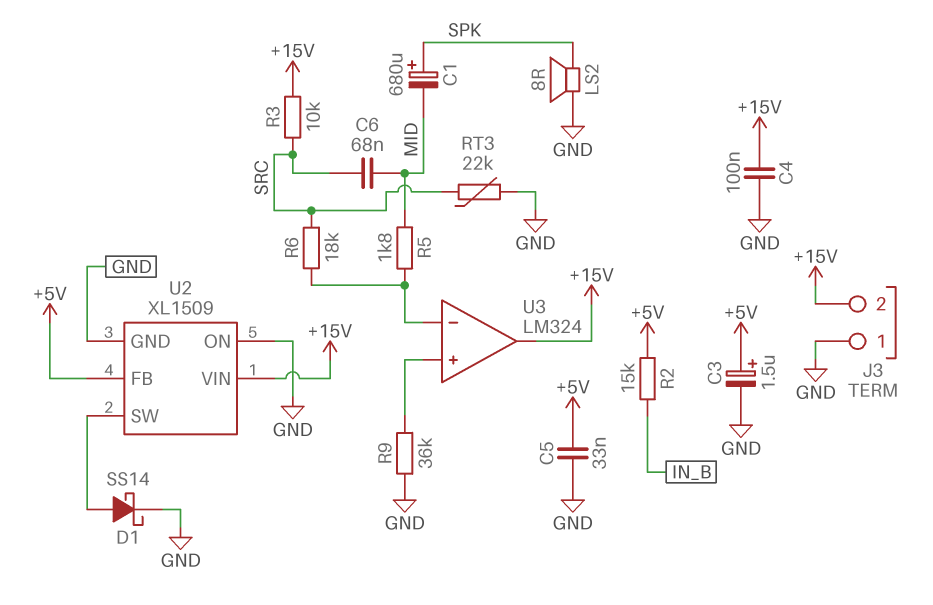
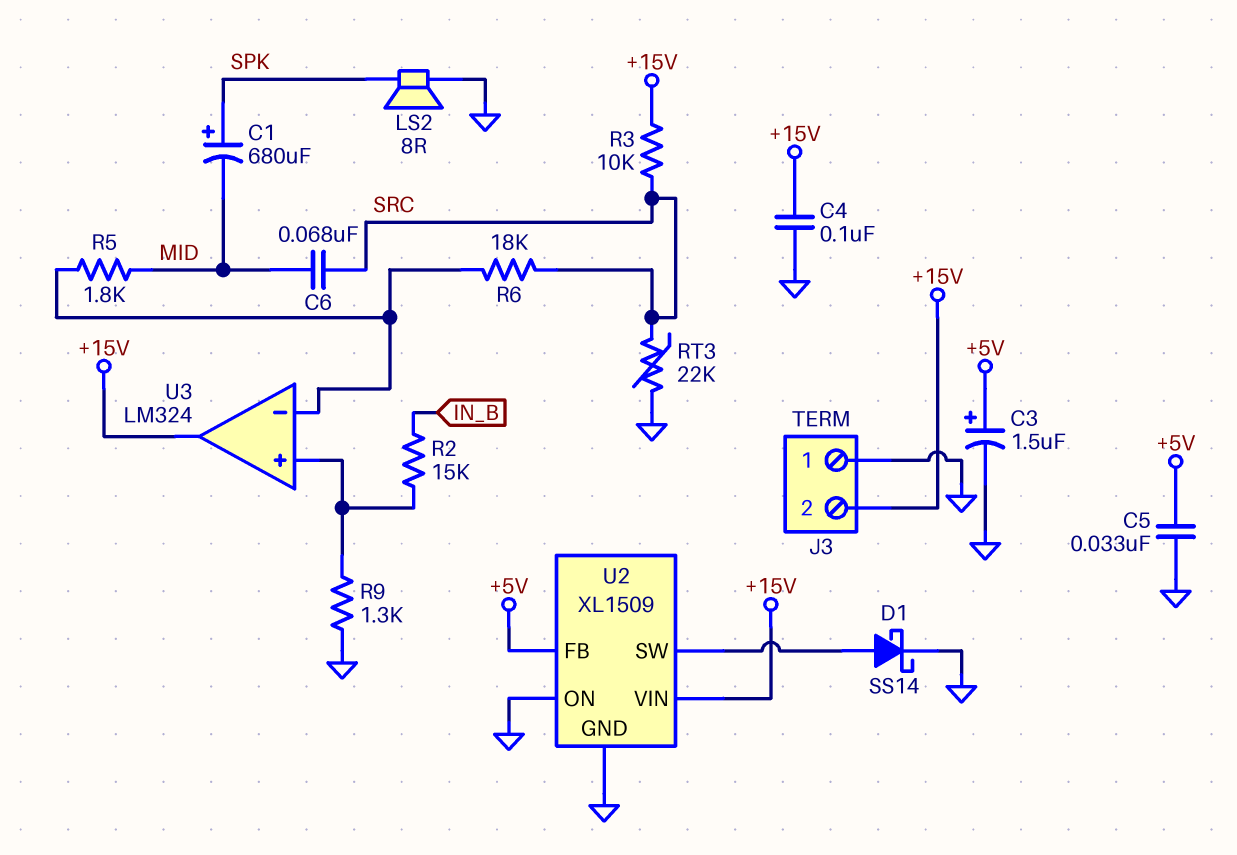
R2: 15k (+5V, IN_B) -> 15k (IN_B, U3/in+)
R9: 36k (GND, U3/in+) -> 1.3k (GND, U3/in+)

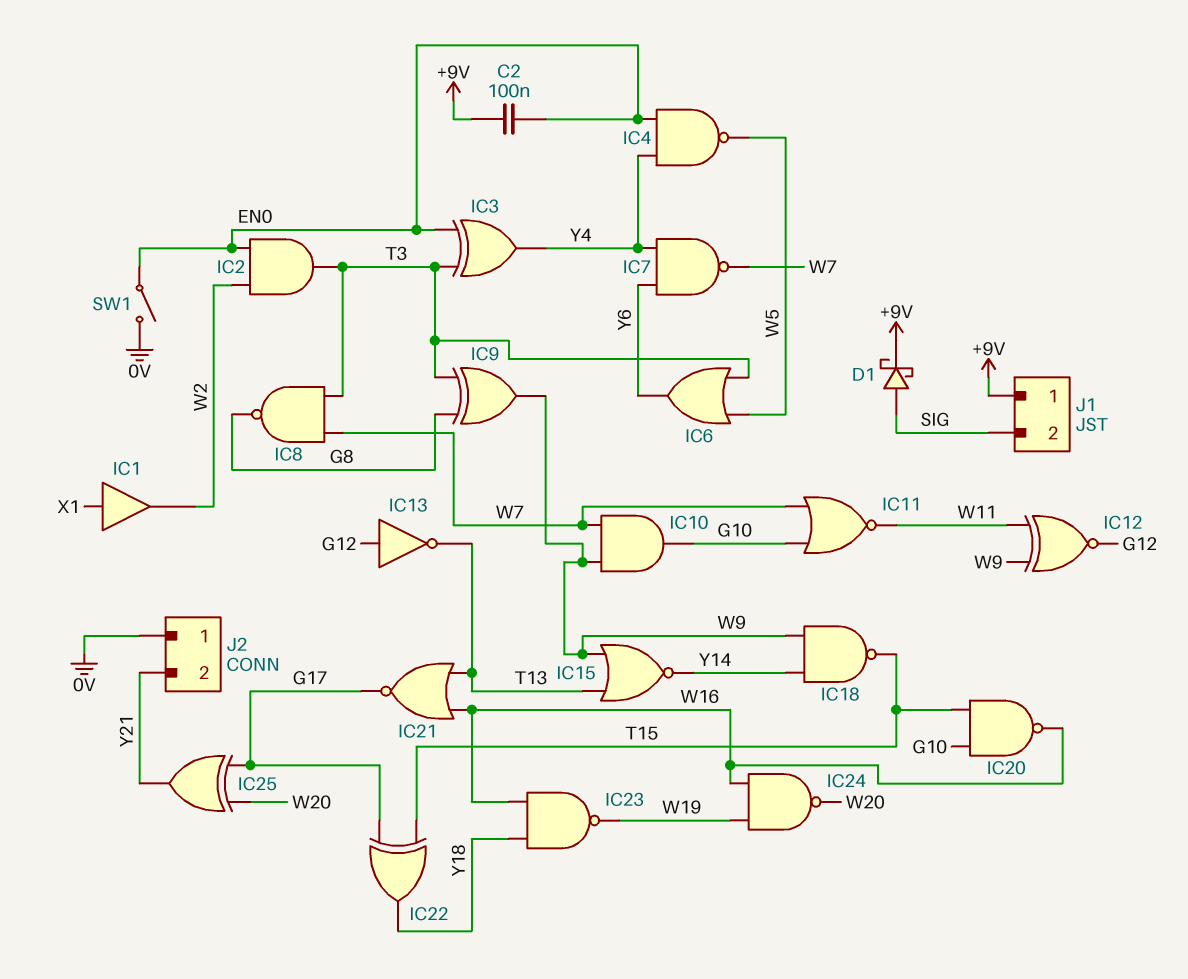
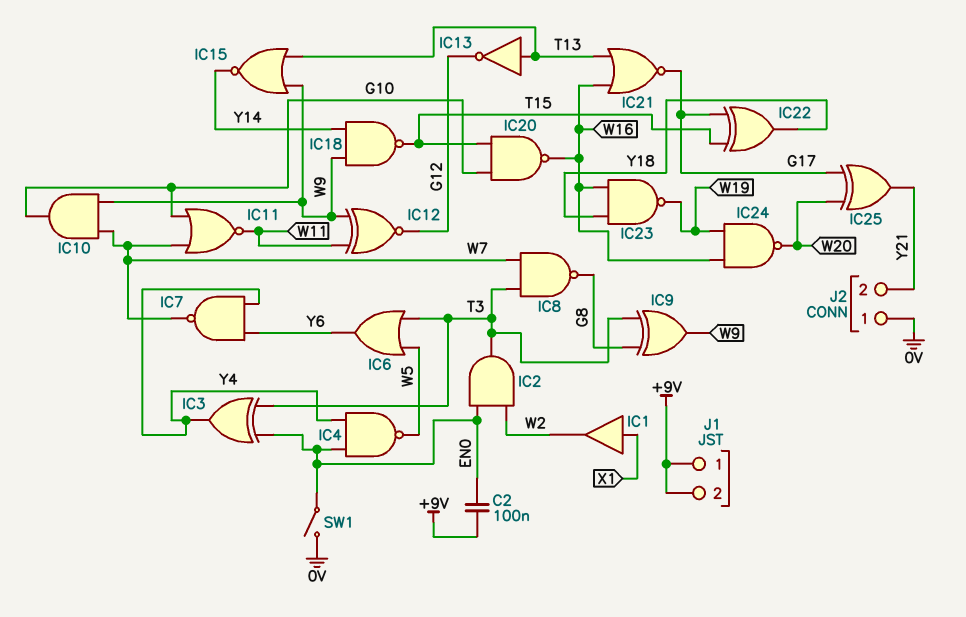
D1: schottky (A SIG, K +9V) -> none
IC13: NOT (in G12, out T13) -> NOT (in T13, out G12)
J1 pin 2: SIG -> +9V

* * *

> _TASK GOAL_: Down to the final line, restate the material above word for word, but omit its pictures.

> _RESULT OF THIS TASK_:
R2: 15k (+5V, IN_B) -> 15k (IN_B, U3/in+)
R9: 36k (GND, U3/in+) -> 1.3k (GND, U3/in+)

D1: schottky (A SIG, K +9V) -> none
IC13: NOT (in G12, out T13) -> NOT (in T13, out G12)
J1 pin 2: SIG -> +9V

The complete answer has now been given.